Entries taken from a collection:
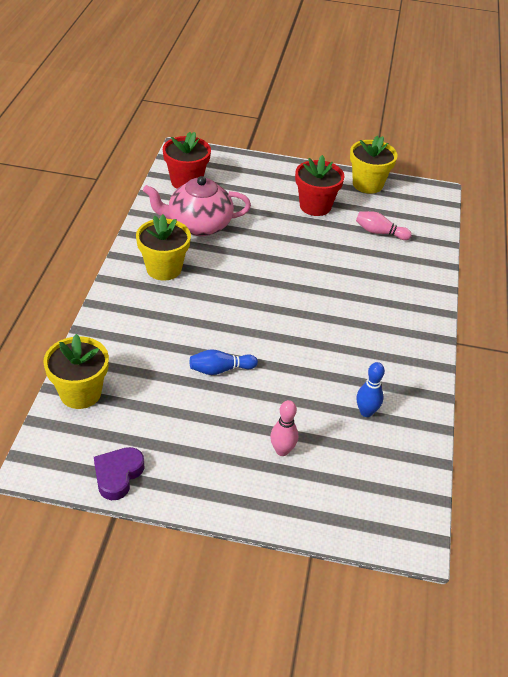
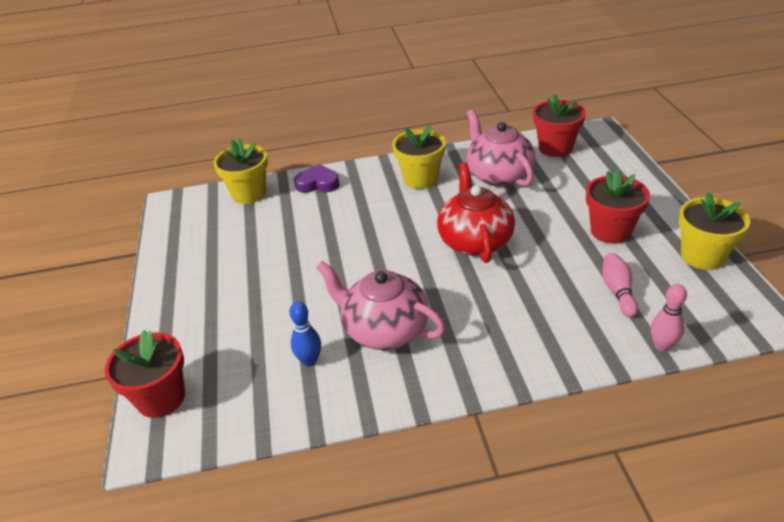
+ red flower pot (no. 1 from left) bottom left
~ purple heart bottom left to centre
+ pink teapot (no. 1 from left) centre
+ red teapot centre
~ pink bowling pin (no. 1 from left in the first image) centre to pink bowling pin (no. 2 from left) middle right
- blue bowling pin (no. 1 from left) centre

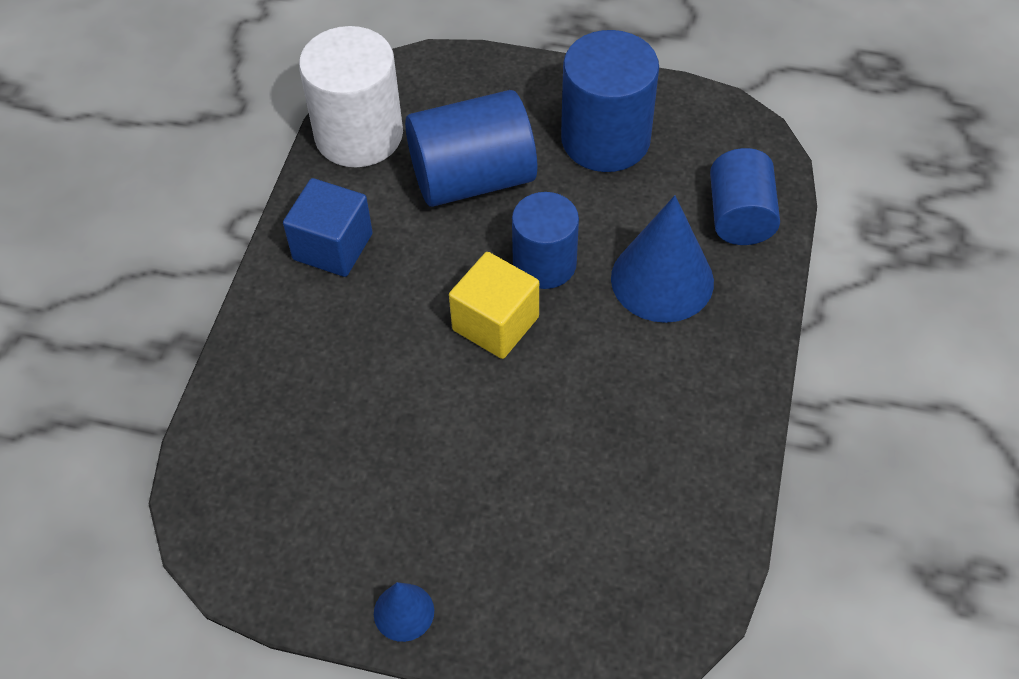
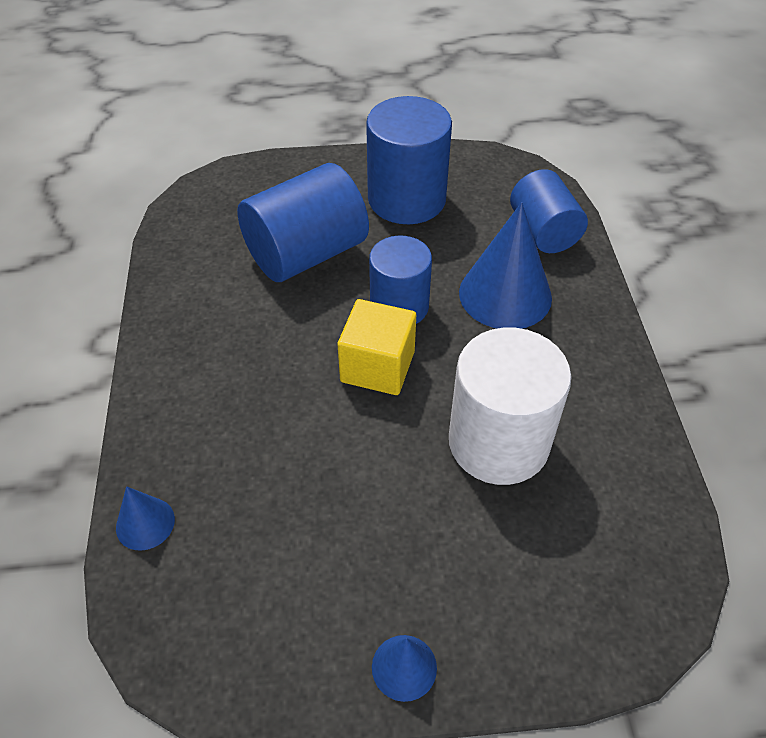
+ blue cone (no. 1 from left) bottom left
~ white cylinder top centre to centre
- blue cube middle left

*What to do*. Every line above carrying the word "bowling" needs to be shown.

*Reply*.
~ pink bowling pin (no. 1 from left in the first image) centre to pink bowling pin (no. 2 from left) middle right
- blue bowling pin (no. 1 from left) centre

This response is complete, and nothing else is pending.